Exercise instructions — Copy exactly the lines of the material below that run from the one containing "C9: none -> 10nF (+9V, GND)" through the one containing "R4: 39k (+9V, W7) -> 3.3k (+9V, W7)". Copy no other lines.

Provided data —
-=-=-
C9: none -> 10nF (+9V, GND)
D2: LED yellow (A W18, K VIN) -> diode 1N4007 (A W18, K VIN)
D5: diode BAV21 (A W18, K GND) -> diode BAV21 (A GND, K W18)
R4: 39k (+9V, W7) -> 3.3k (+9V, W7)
-=-=-
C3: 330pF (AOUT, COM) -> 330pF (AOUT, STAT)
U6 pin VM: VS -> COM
-=-=-
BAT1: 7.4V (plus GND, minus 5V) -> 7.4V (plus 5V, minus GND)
-=-=-
Solution —
C9: none -> 10nF (+9V, GND)
D2: LED yellow (A W18, K VIN) -> diode 1N4007 (A W18, K VIN)
D5: diode BAV21 (A W18, K GND) -> diode BAV21 (A GND, K W18)
R4: 39k (+9V, W7) -> 3.3k (+9V, W7)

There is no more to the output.